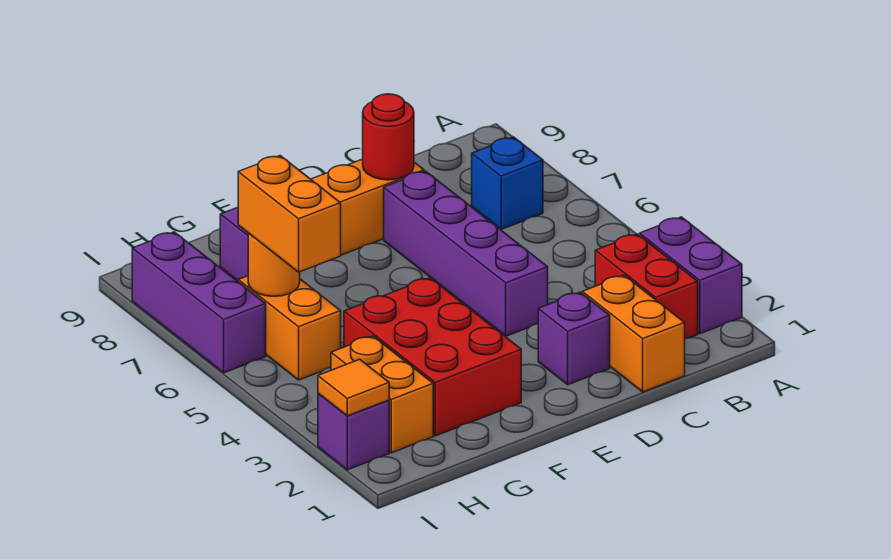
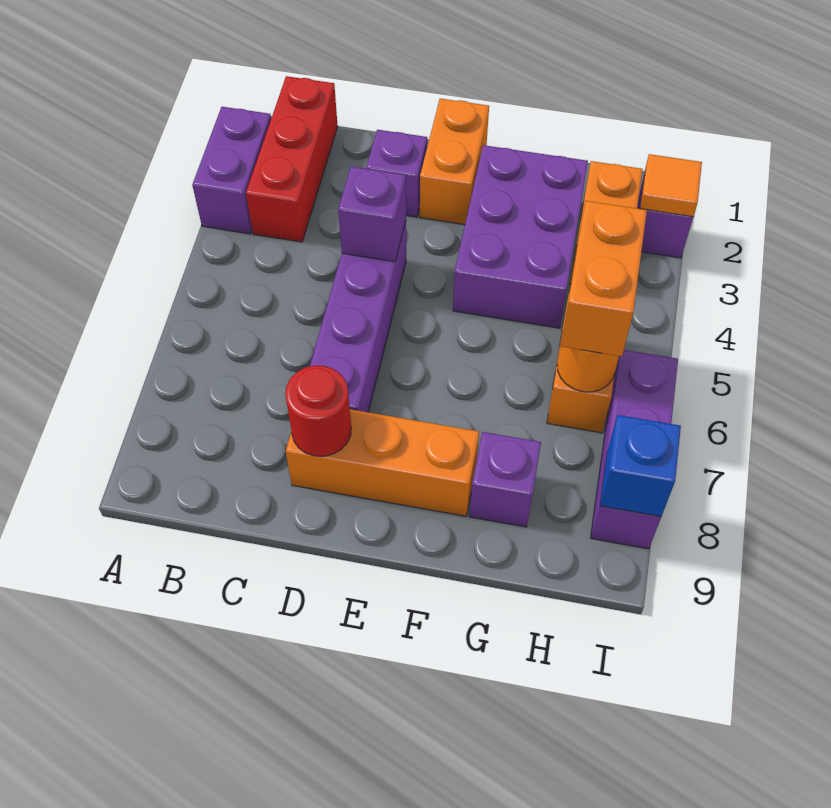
red 1x2 brick [595,234,698,339] -> red 1x3 brick [246,76,338,242]
blue 1x1 brick [472,137,543,229] -> blue 1x1 brick moved to [600,415,681,517]
orange 1x2 brick [582,275,685,392] -> orange 1x2 brick moved to [420,99,489,225]
none -> purple 1x1 brick [338,167,406,262]
red 2x3 brick [344,278,521,436] -> purple 2x3 brick [453,145,588,328]

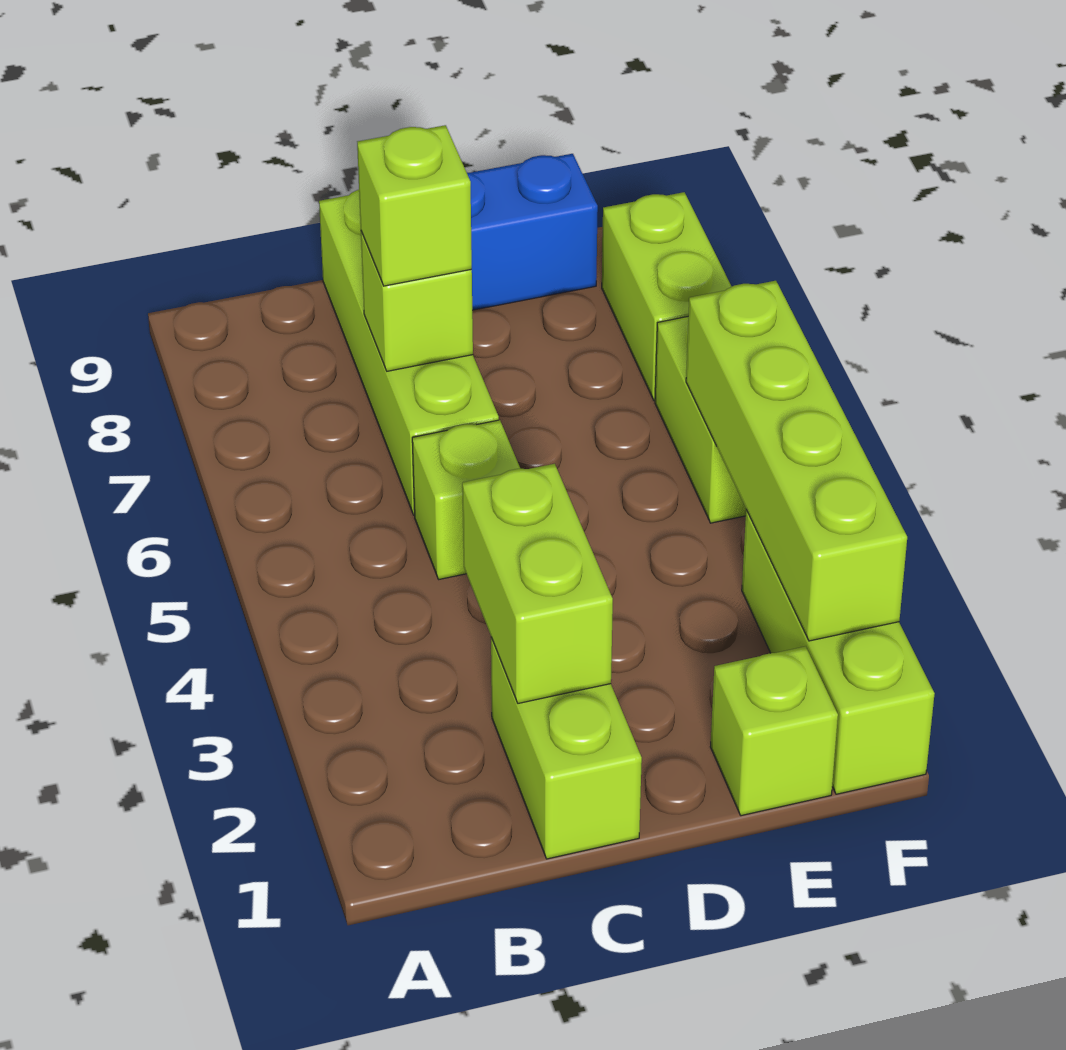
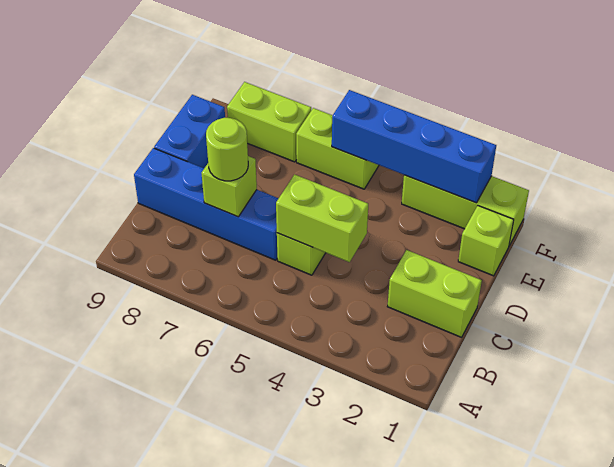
lime 1x2 brick [462,464,613,703] -> lime 1x2 brick moved to [276,174,368,262]
lime 1x4 brick [319,190,499,515] -> blue 1x4 brick [134,148,279,260]
lime 1x1 brick [357,125,472,286] -> lime 1x1 round brick [206,118,248,181]
lime 1x4 brick [686,281,907,641] -> blue 1x4 brick [332,90,496,203]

--------------------

Exercise aim
Every line containing the string "moved" should be pulled from the listing and copied.

Written solution
blue 1x1 brick [472,137,543,229] -> blue 1x1 brick moved to [600,415,681,517]
orange 1x2 brick [582,275,685,392] -> orange 1x2 brick moved to [420,99,489,225]
lime 1x2 brick [462,464,613,703] -> lime 1x2 brick moved to [276,174,368,262]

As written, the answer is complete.